■ **Task**
Within the material below, transcribe exactly the lines from the one holding "green bell: 8 -> 5" through the one holding "yellow tree: 3 -> 8", keeping both ends and skipping the rest.

■ **Entries provided**

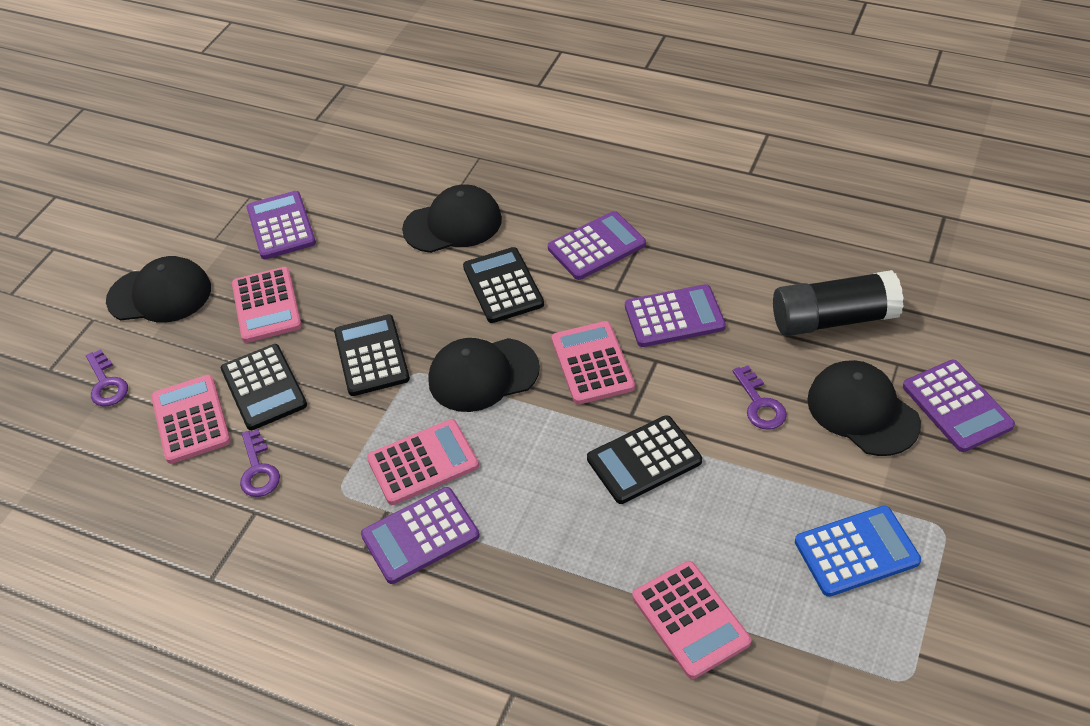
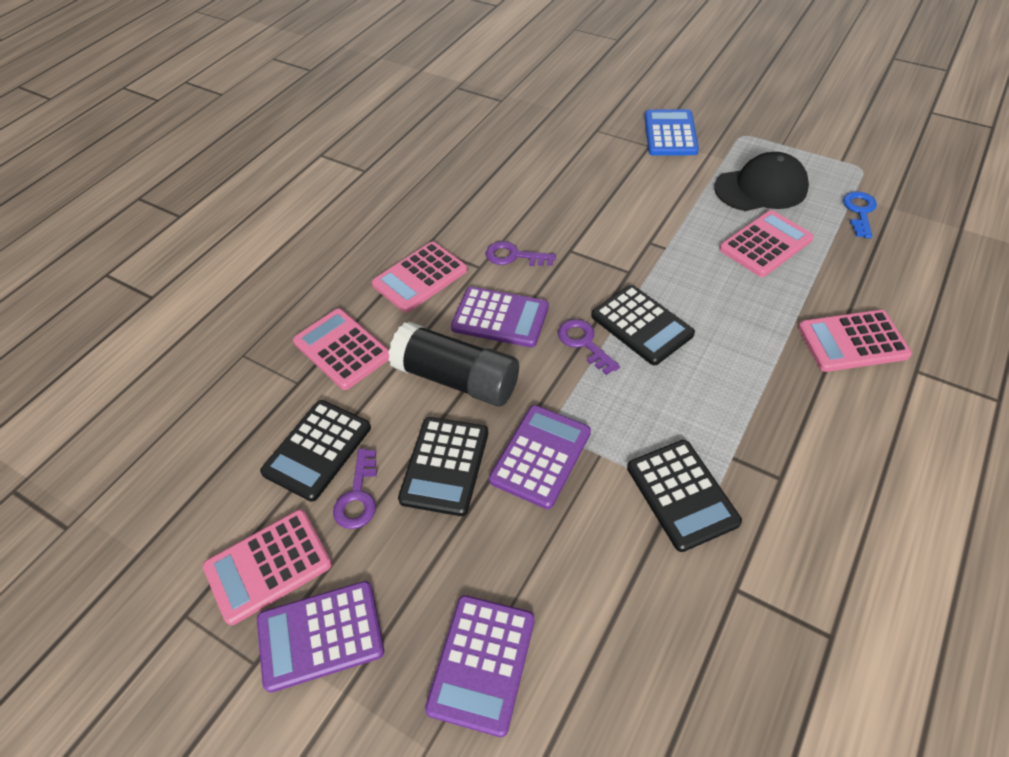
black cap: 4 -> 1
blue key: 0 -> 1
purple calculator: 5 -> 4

...

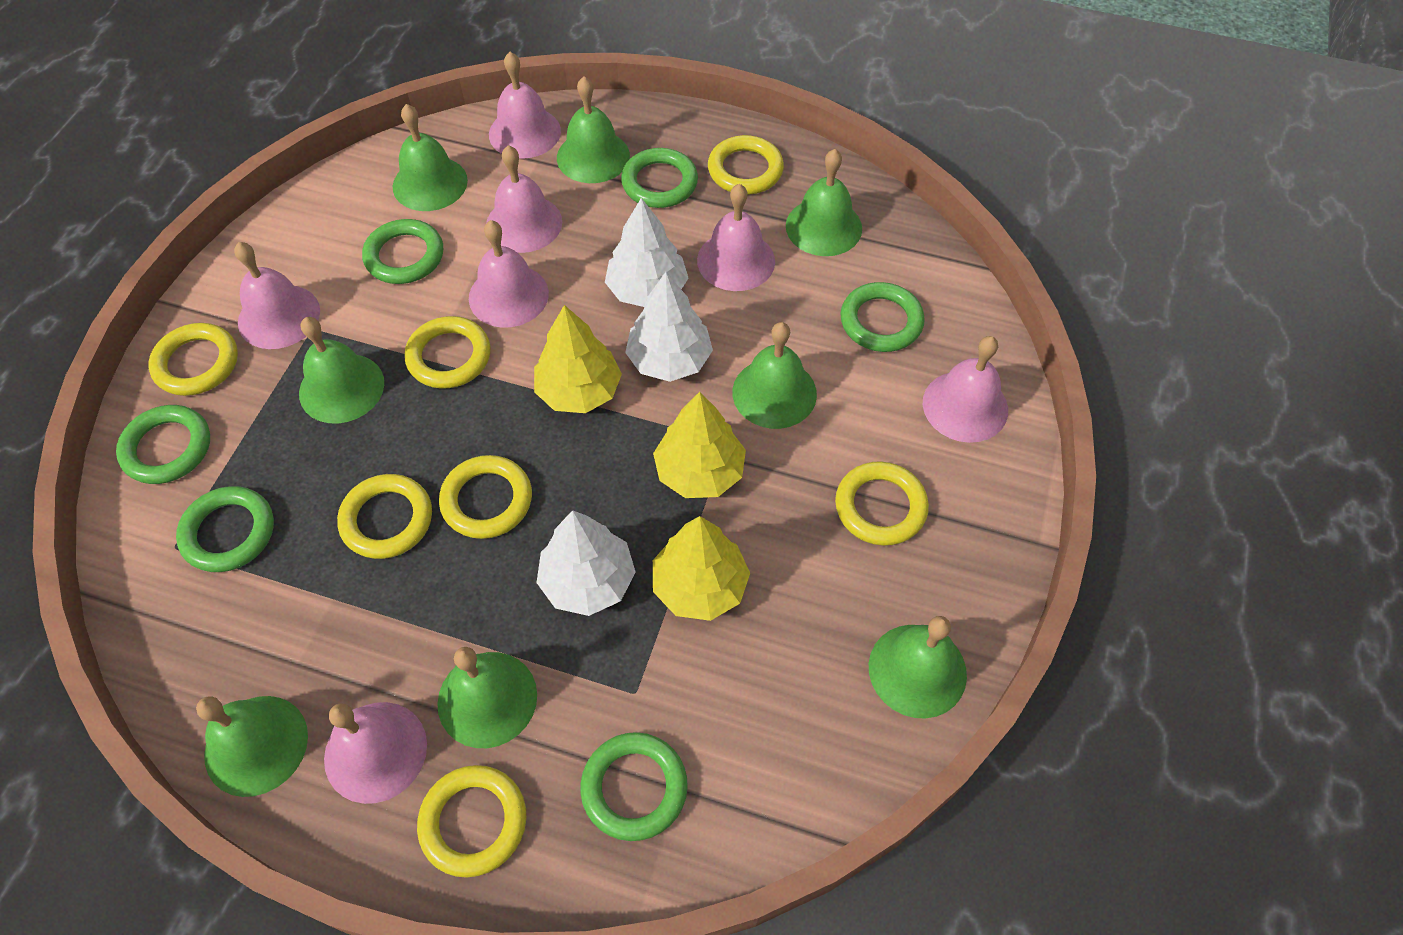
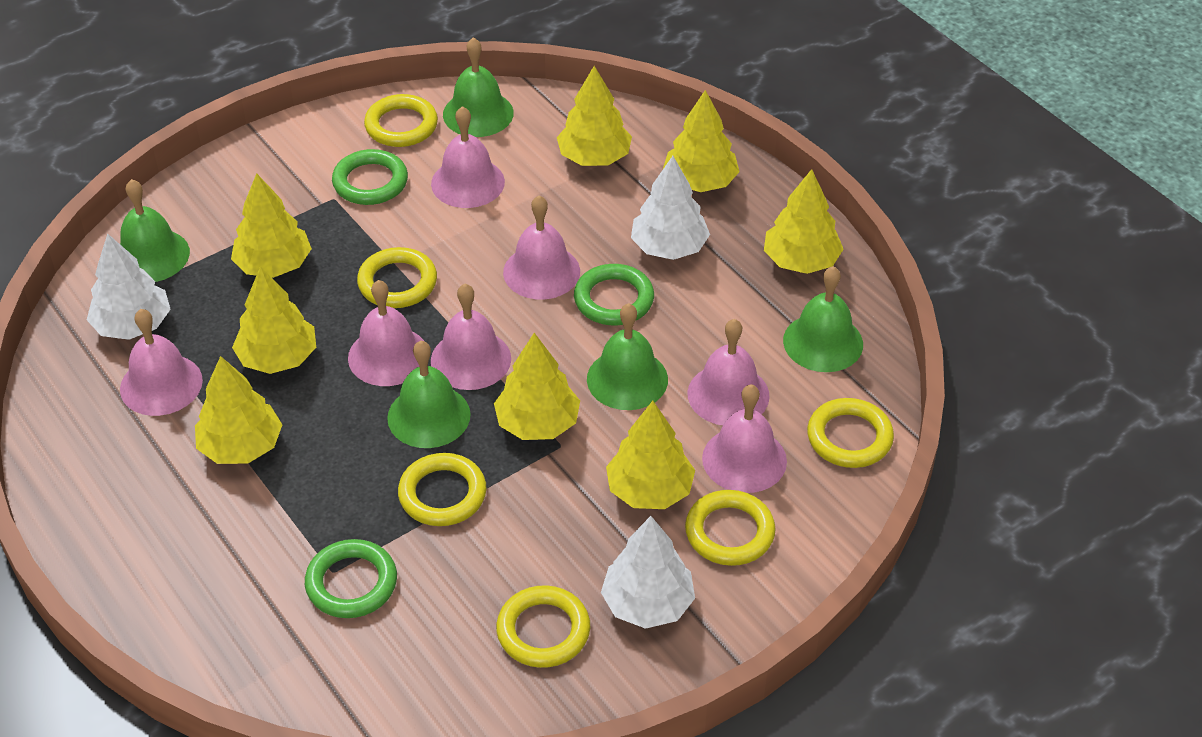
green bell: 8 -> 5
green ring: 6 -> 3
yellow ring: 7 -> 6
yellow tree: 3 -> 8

■ **Task result**
green bell: 8 -> 5
green ring: 6 -> 3
yellow ring: 7 -> 6
yellow tree: 3 -> 8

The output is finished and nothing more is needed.